What to produce: Scan the data. Collect each line that contains the word "black".

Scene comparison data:
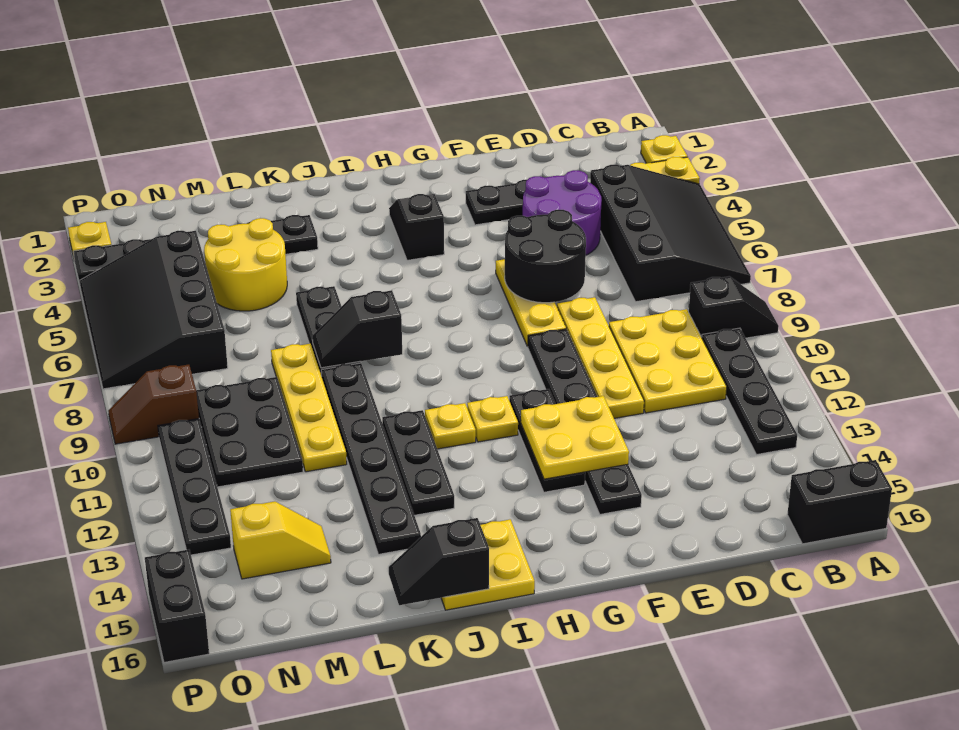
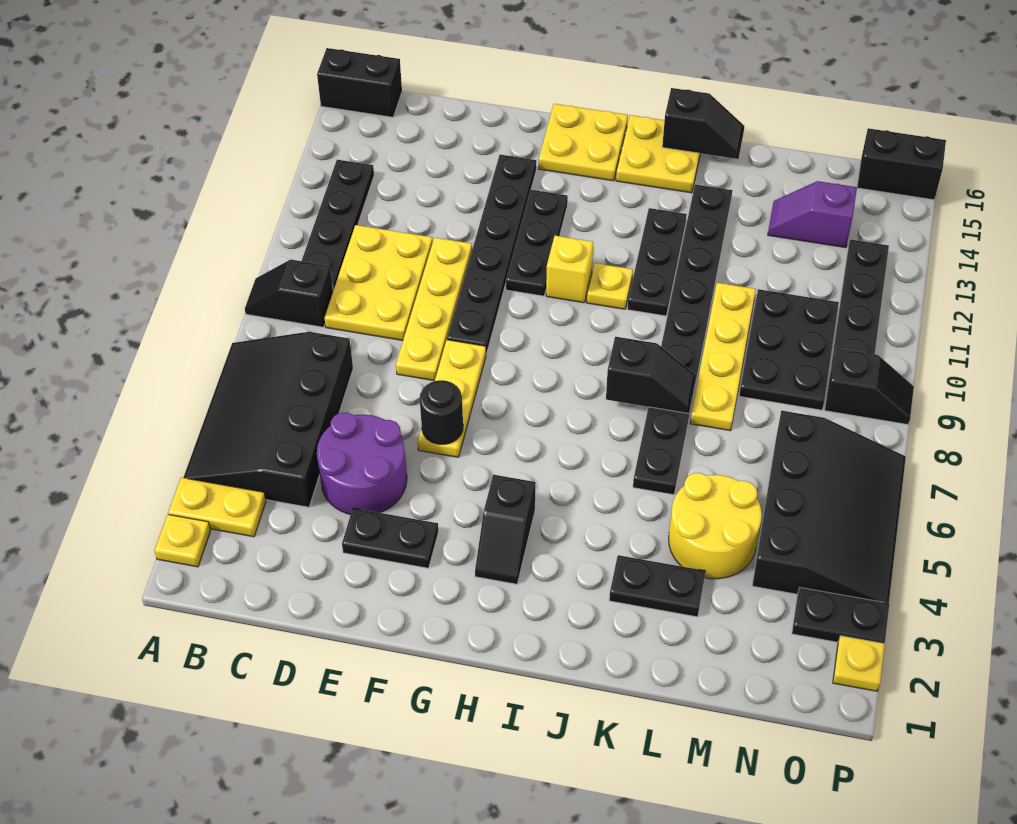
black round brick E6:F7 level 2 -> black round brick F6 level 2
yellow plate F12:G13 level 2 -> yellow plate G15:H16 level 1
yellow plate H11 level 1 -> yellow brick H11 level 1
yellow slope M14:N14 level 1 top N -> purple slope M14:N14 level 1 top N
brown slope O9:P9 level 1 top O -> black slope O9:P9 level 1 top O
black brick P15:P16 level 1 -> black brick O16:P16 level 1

Result of the task:
black round brick E6:F7 level 2 -> black round brick F6 level 2
brown slope O9:P9 level 1 top O -> black slope O9:P9 level 1 top O
black brick P15:P16 level 1 -> black brick O16:P16 level 1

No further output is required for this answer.